*** Begin section ***
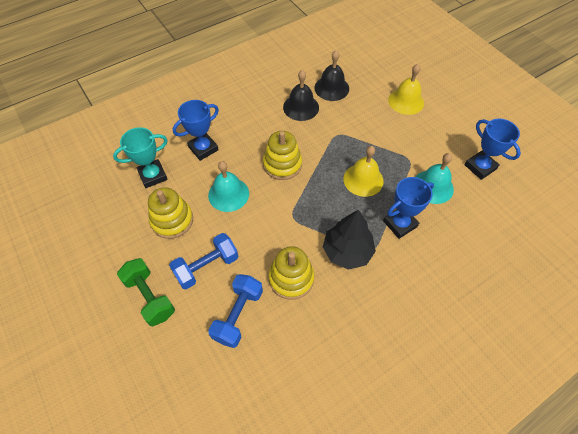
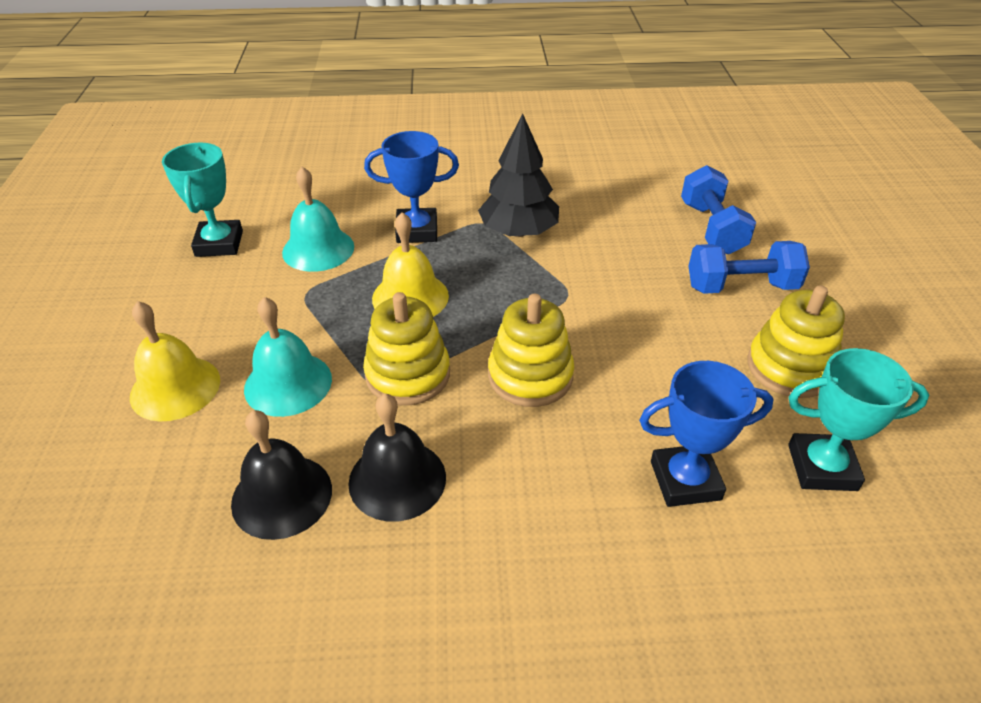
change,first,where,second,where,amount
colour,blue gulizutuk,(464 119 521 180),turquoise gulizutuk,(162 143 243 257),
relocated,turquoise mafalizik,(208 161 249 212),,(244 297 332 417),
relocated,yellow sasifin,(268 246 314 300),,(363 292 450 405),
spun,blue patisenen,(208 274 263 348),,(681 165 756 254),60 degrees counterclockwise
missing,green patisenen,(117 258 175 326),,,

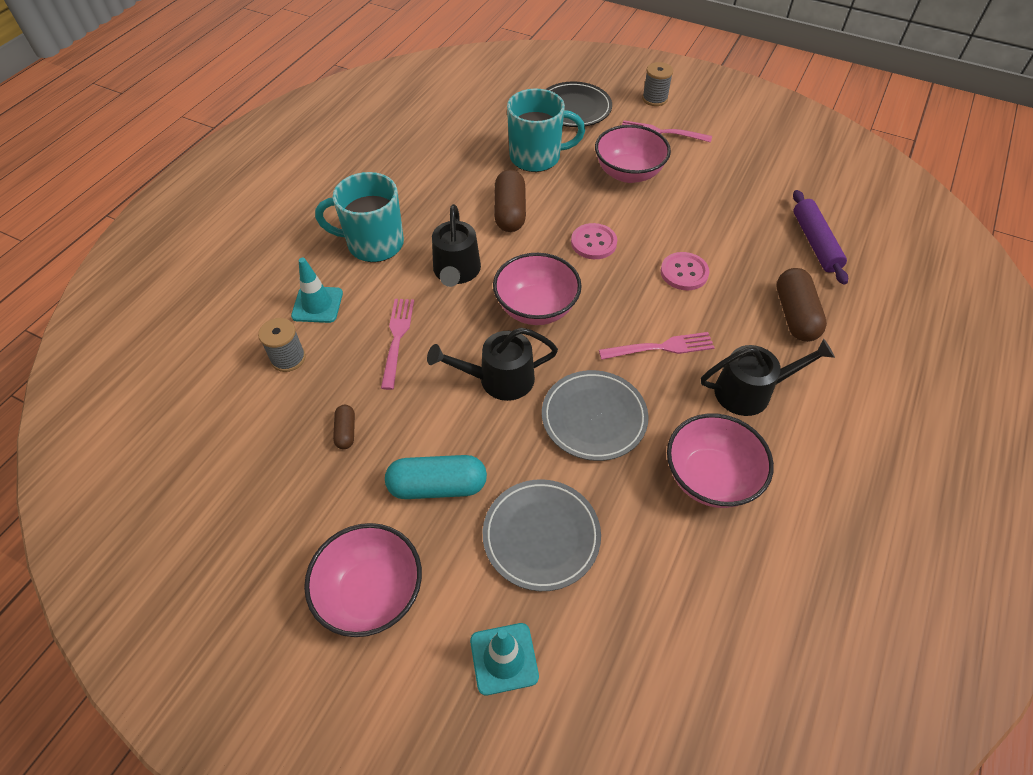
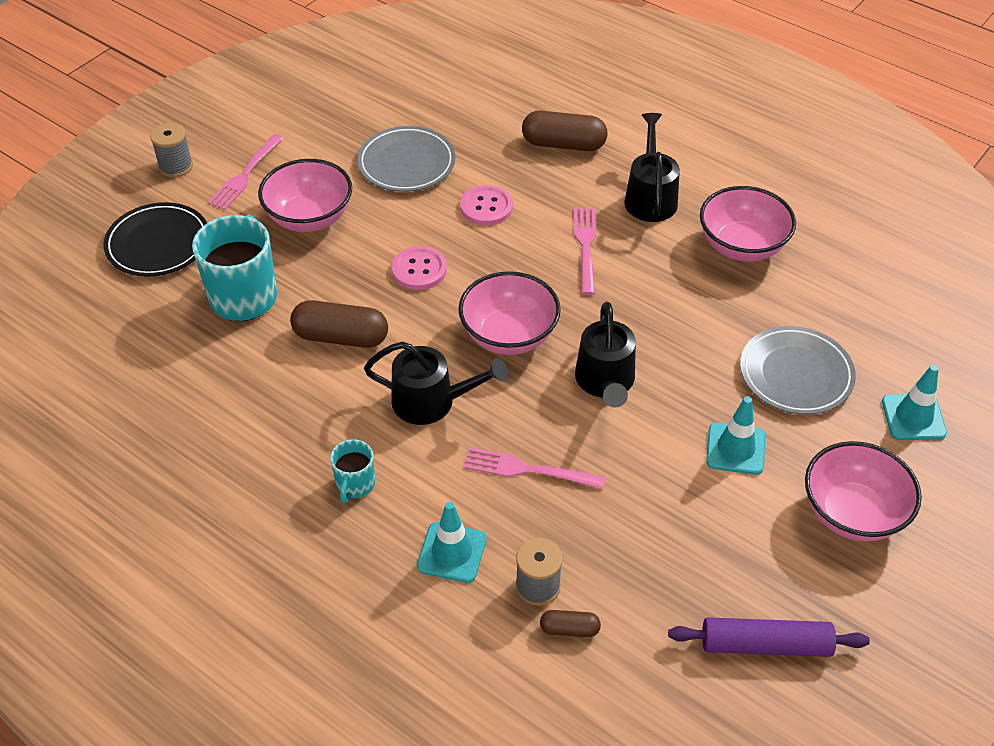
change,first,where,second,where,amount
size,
*** End section ***
*** Begin section ***
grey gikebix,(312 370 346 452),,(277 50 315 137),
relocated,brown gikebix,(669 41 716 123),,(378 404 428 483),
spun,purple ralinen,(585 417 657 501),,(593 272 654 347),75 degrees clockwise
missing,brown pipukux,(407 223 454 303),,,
*** End section ***
*** Begin section ***
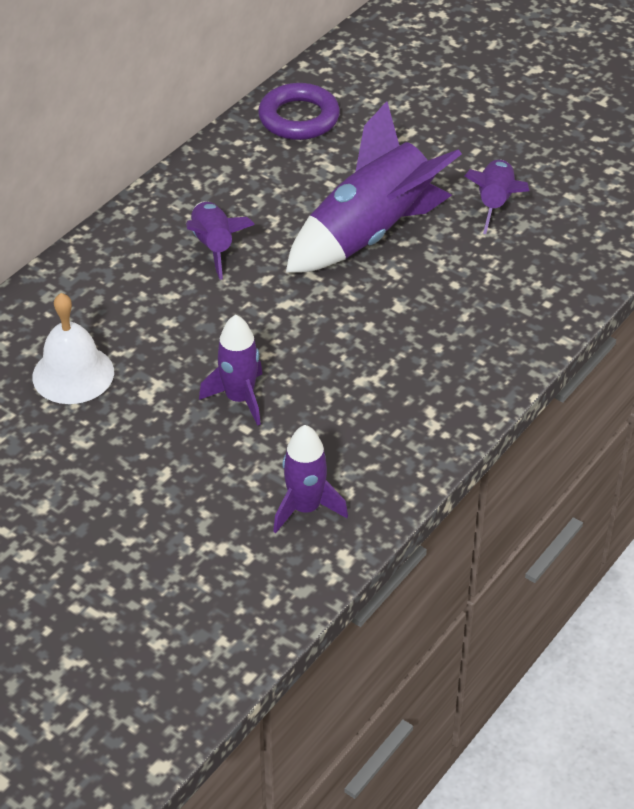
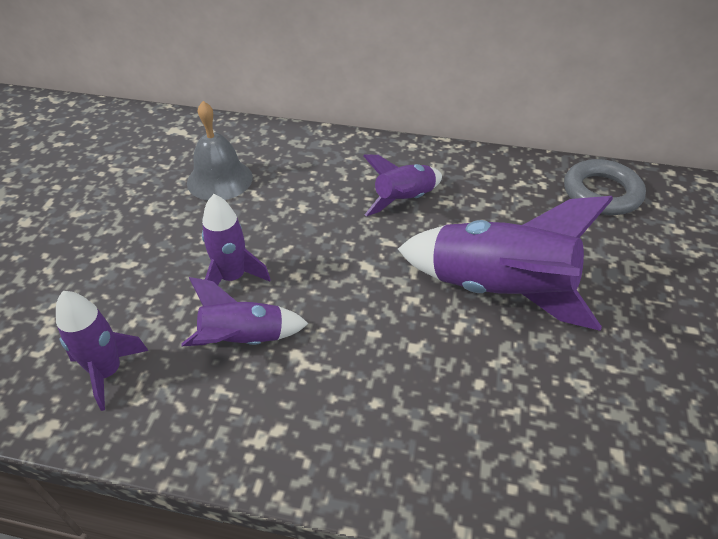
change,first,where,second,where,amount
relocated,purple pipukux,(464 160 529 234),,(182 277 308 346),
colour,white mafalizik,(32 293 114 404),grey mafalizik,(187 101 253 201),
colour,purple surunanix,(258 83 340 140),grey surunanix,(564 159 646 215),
*** End section ***
Take every line from the data that contains the word "blue".

- **Answer to this exercise**:
colour,blue gulizutuk,(464 119 521 180),turquoise gulizutuk,(162 143 243 257),
spun,blue patisenen,(208 274 263 348),,(681 165 756 254),60 degrees counterclockwise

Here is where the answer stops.